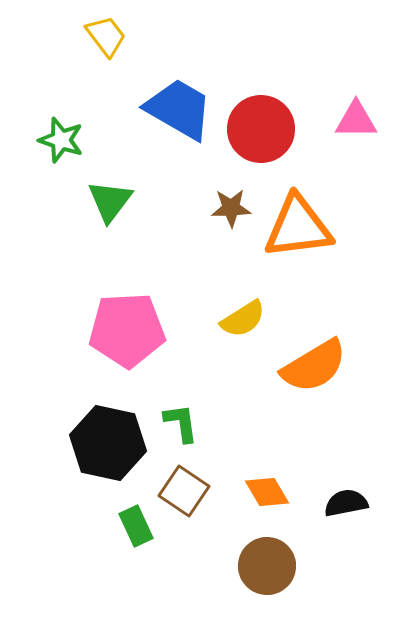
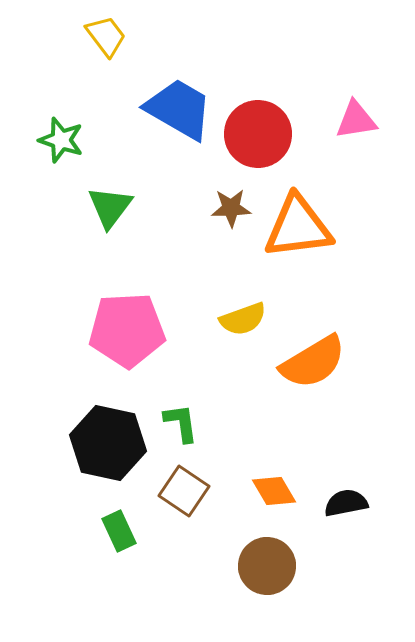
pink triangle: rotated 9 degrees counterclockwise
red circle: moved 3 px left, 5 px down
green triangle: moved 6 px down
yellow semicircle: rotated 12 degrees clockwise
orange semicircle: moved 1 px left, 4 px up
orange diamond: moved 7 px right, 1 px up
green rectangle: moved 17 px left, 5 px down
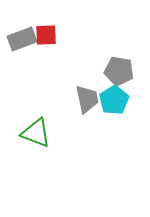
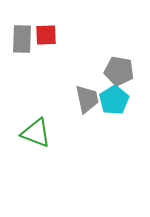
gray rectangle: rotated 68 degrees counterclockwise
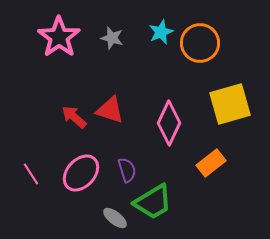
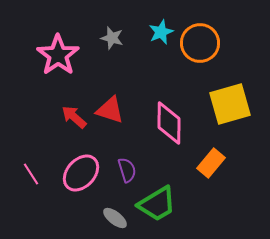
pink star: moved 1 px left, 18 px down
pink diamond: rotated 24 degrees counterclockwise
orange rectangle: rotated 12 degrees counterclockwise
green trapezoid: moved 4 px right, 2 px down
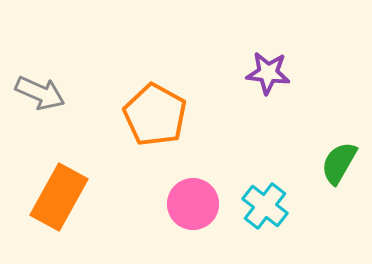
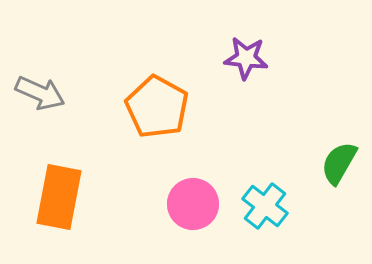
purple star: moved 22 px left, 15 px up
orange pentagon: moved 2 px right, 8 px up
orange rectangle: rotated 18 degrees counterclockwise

--

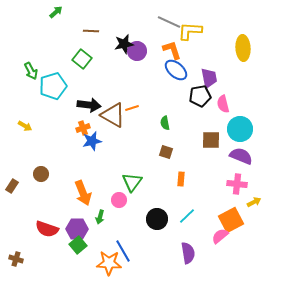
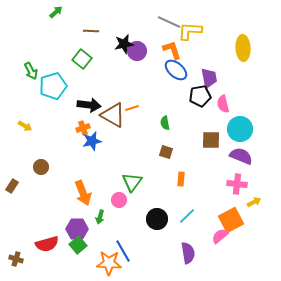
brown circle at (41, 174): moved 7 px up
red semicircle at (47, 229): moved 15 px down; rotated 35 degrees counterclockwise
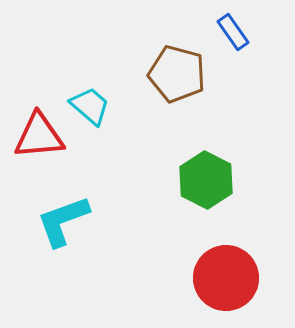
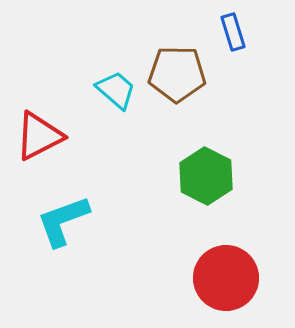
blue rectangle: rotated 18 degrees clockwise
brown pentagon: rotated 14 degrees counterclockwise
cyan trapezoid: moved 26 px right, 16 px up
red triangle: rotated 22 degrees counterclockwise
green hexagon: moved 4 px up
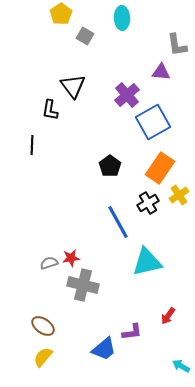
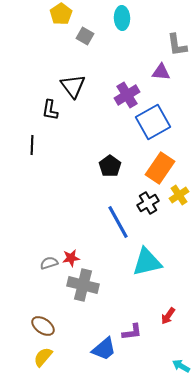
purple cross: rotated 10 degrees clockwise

Task brief -
From the records above, copy only the lines running from the line holding "blue rectangle: rotated 18 degrees clockwise" through the line holding "purple cross: rotated 10 degrees clockwise", with no pictures.

Expected output -
blue rectangle: rotated 18 degrees clockwise
brown pentagon: rotated 14 degrees counterclockwise
cyan trapezoid: moved 26 px right, 16 px up
red triangle: rotated 22 degrees counterclockwise
green hexagon: moved 4 px up
purple cross: rotated 10 degrees clockwise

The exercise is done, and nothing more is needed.